### WHAT THIS TASK INVOLVES:
Show all lines of the entries in which the word "moved" is found.

### DATA FOR THIS EXERCISE:
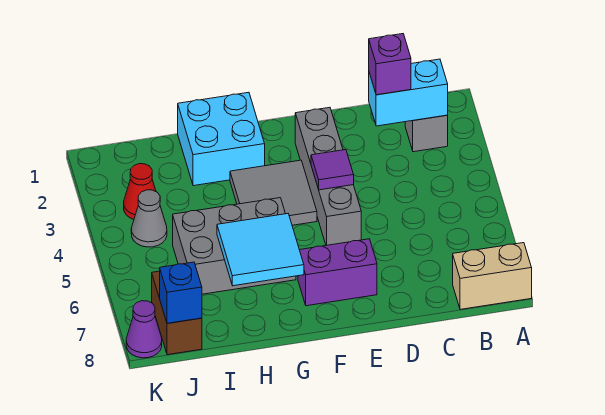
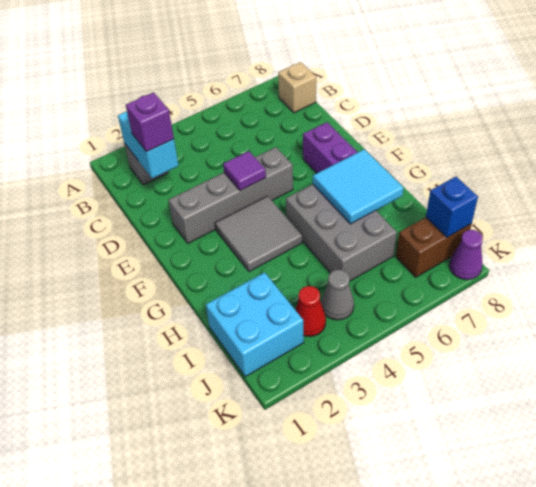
tan 1x2 brick [453,243,532,309] -> tan 1x1 brick [278,62,316,113]
cyan 2x2 brick [178,92,265,186] -> cyan 2x2 brick moved to [206,272,304,377]

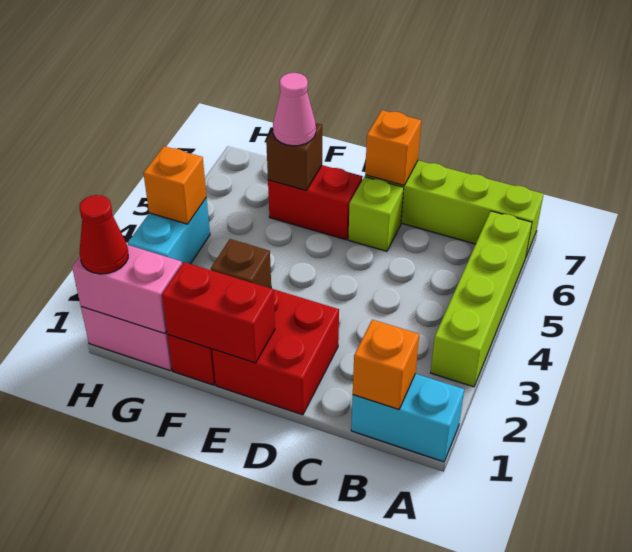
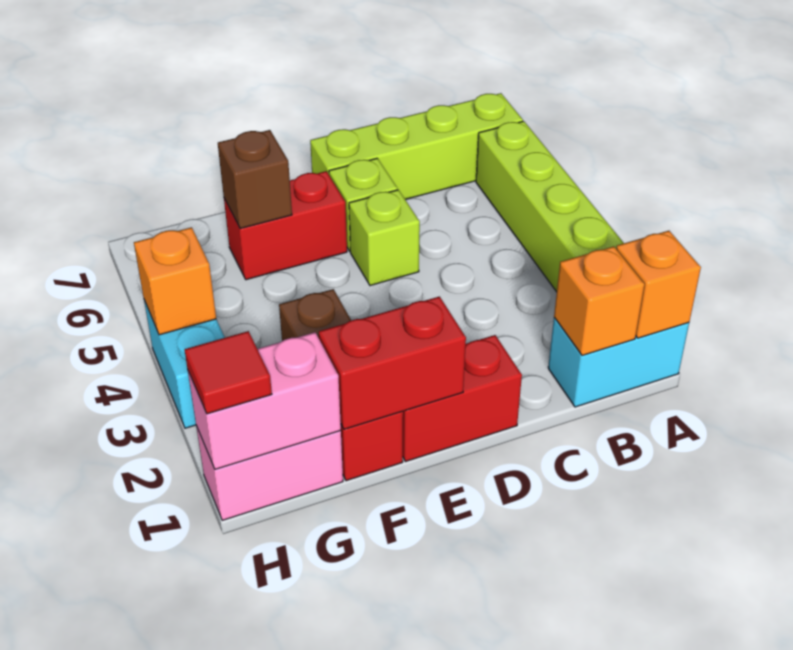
red 2x2 brick [212,289,339,415] -> red 1x2 brick [403,335,522,462]
none -> lime 1x1 brick [349,190,420,286]
orange 1x1 brick [365,110,421,185] -> orange 1x1 brick moved to [616,231,701,338]
pink 1x1 cone [273,73,316,146] -> none
red 1x1 cone [79,195,128,274] -> red 1x1 tile [184,331,272,414]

### TASK SOLUTION:
cyan 2x2 brick [178,92,265,186] -> cyan 2x2 brick moved to [206,272,304,377]
orange 1x1 brick [365,110,421,185] -> orange 1x1 brick moved to [616,231,701,338]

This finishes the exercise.